PROBLEM
Search the records for lines that contain the word "became". Copy them all.

INPUT MATERIAL
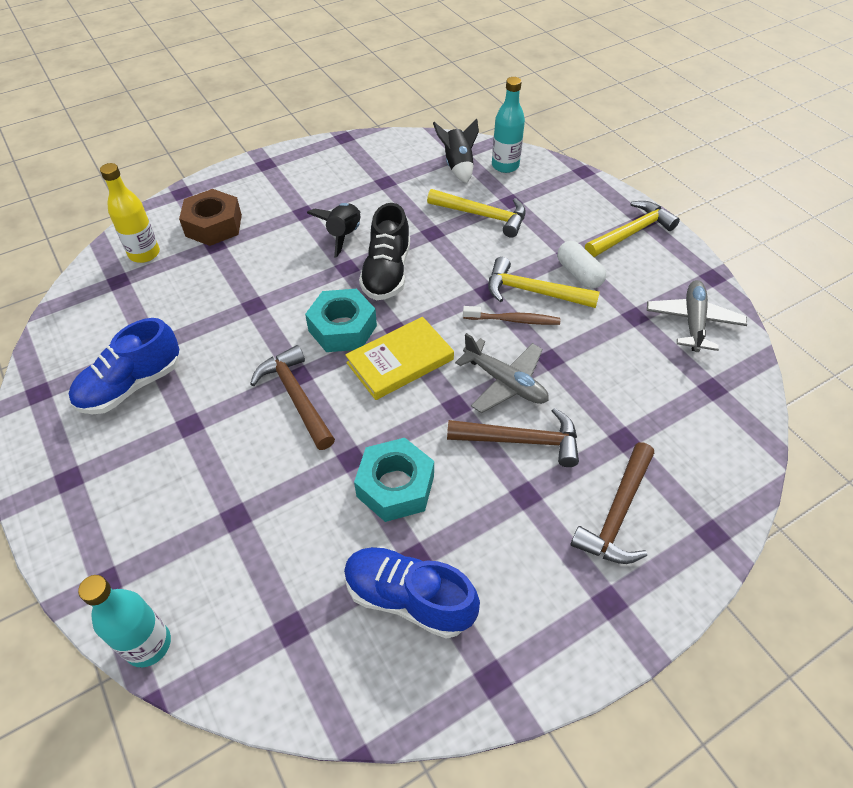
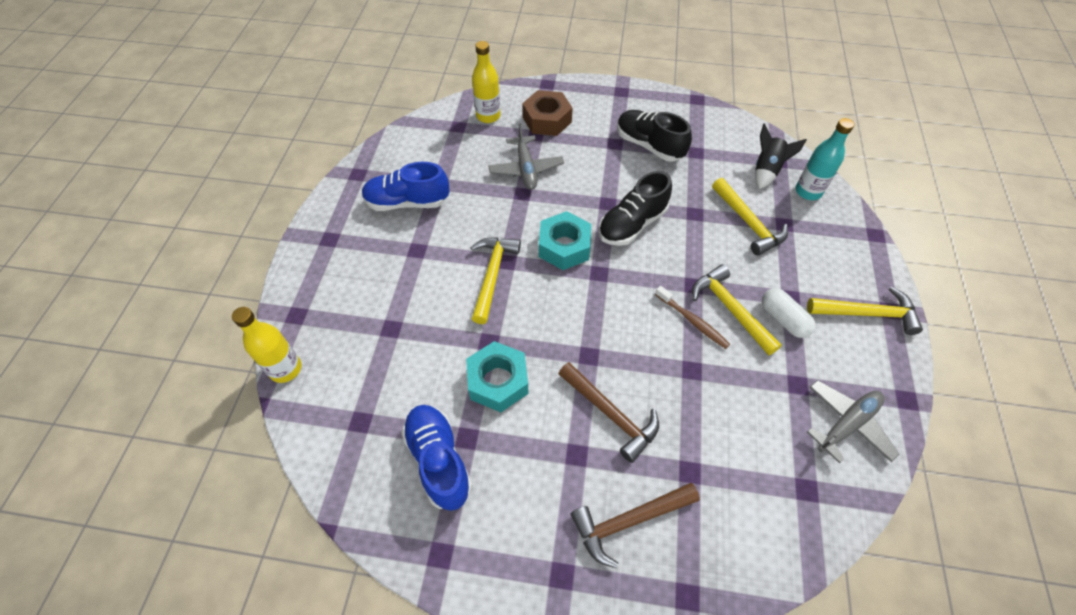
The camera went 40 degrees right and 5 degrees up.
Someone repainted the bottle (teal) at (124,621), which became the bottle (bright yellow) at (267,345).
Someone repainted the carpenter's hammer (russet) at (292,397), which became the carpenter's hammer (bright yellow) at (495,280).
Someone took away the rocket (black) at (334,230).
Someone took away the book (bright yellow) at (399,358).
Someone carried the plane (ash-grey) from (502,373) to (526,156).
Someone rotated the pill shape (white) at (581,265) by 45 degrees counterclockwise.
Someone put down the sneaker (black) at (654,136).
* * *
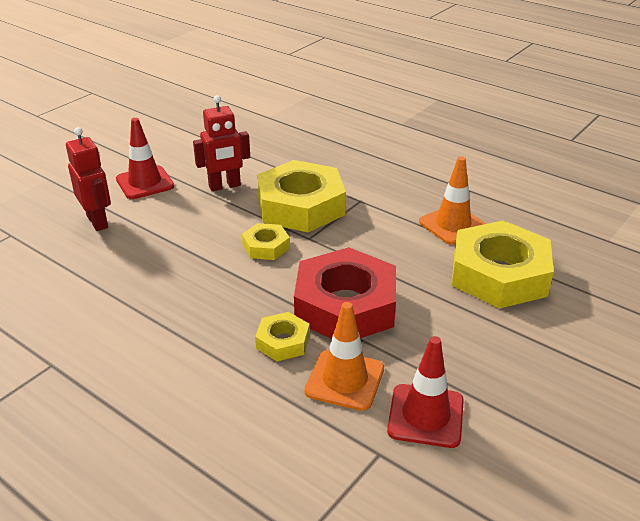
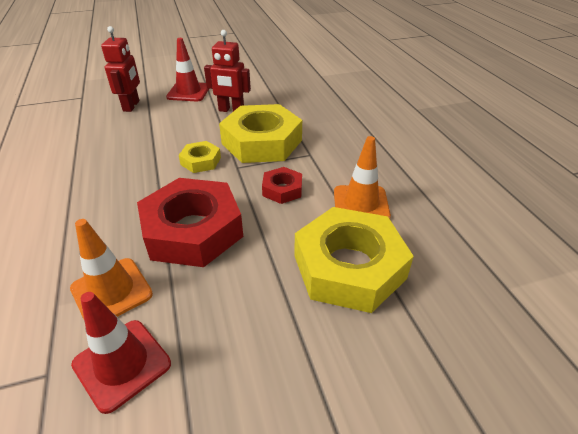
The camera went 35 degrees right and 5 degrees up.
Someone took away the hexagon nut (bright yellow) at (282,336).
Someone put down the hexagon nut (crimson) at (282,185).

REPLY TO THE TASK
Someone repainted the bottle (teal) at (124,621), which became the bottle (bright yellow) at (267,345).
Someone repainted the carpenter's hammer (russet) at (292,397), which became the carpenter's hammer (bright yellow) at (495,280).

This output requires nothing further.